» Data to examine
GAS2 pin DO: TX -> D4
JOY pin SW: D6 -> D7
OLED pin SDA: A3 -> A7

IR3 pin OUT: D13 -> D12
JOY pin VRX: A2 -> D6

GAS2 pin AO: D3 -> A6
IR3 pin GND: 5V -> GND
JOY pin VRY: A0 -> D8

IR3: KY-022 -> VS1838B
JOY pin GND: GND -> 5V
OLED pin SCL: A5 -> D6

» Activity
Write the listing out again, exactly as shown above.

» Answer to this task
GAS2 pin DO: TX -> D4
JOY pin SW: D6 -> D7
OLED pin SDA: A3 -> A7

IR3 pin OUT: D13 -> D12
JOY pin VRX: A2 -> D6

GAS2 pin AO: D3 -> A6
IR3 pin GND: 5V -> GND
JOY pin VRY: A0 -> D8

IR3: KY-022 -> VS1838B
JOY pin GND: GND -> 5V
OLED pin SCL: A5 -> D6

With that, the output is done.